(Exercise description)
Look over the lines below. Report each one that includes the string "carrot".

(Data extract)
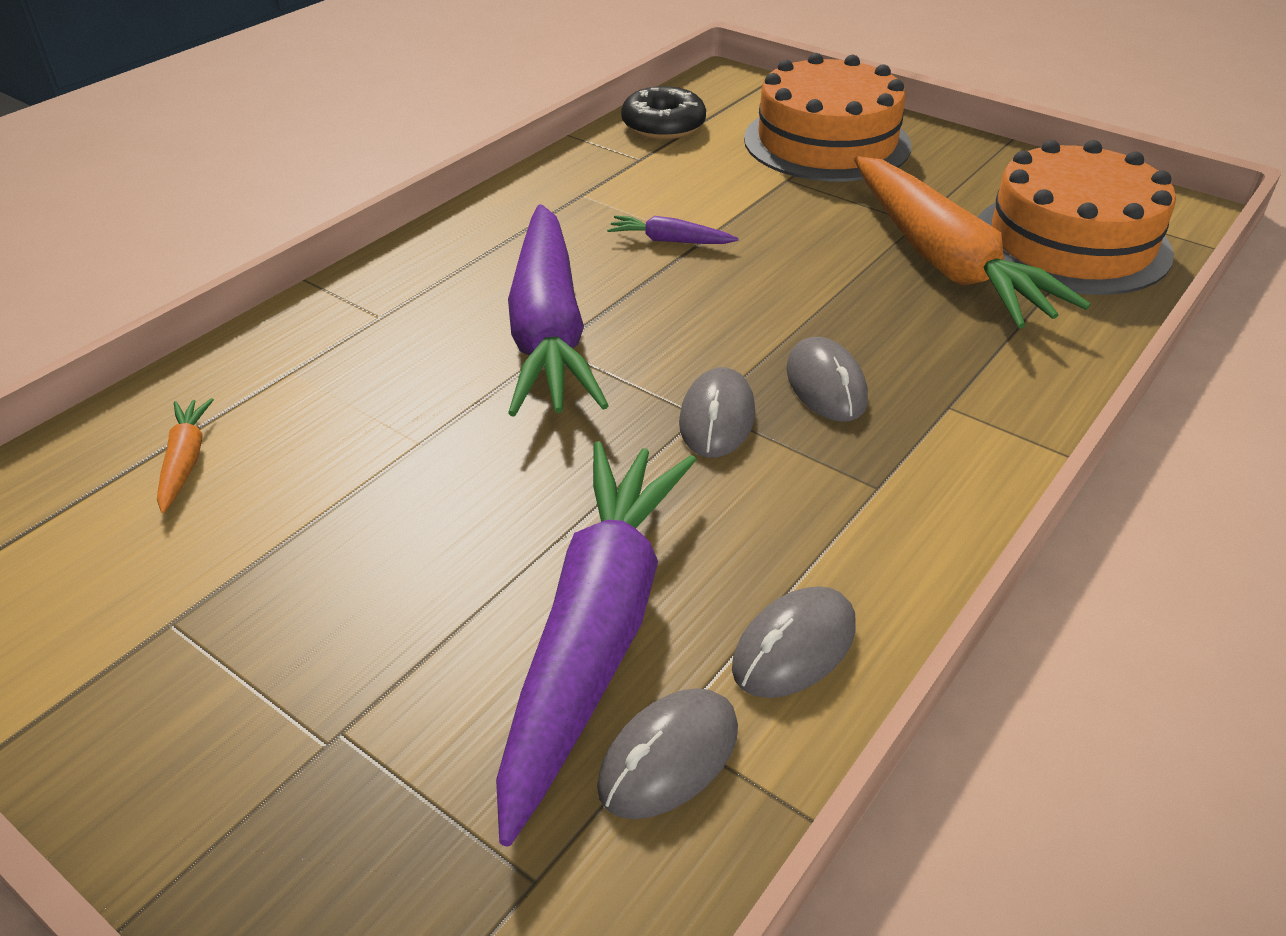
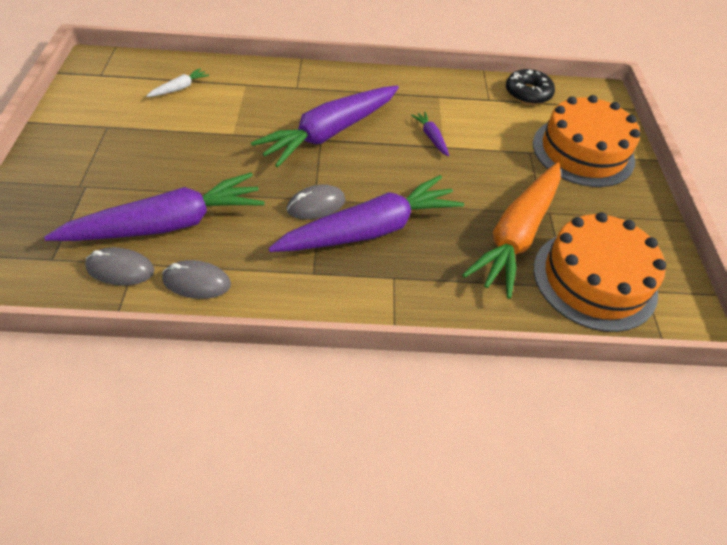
camera: 50 degrees right, 10 degrees up
(185, 461) = (179, 88): orange carrot -> white carrot
(826, 385) = (370, 230): grey mouse -> purple carrot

(Exercise response)
(185, 461) = (179, 88): orange carrot -> white carrot
(826, 385) = (370, 230): grey mouse -> purple carrot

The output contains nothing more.